══ DATASET EXCERPT ══

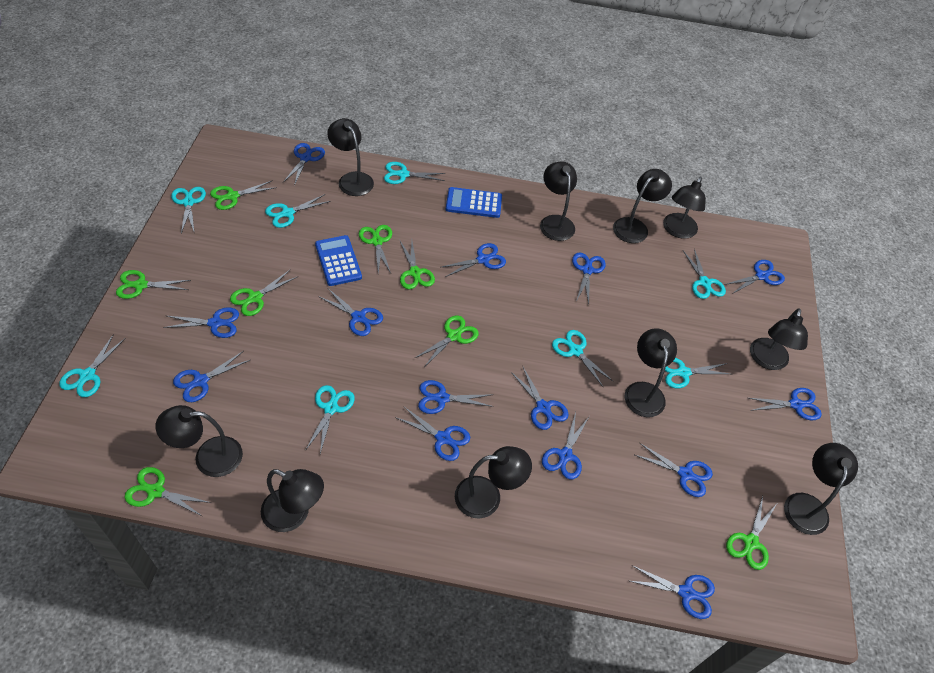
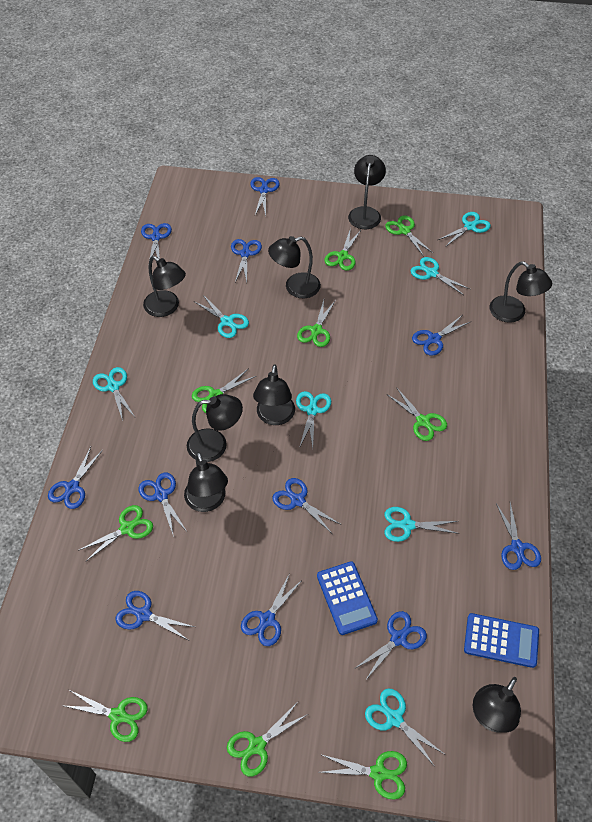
black lamp: 10 -> 8
blue scissors: 14 -> 11
green scissors: 8 -> 9
turquoise scissors: 8 -> 7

═══

Give, as a single number, the count of lines in the material above that contain the string "scissors".

3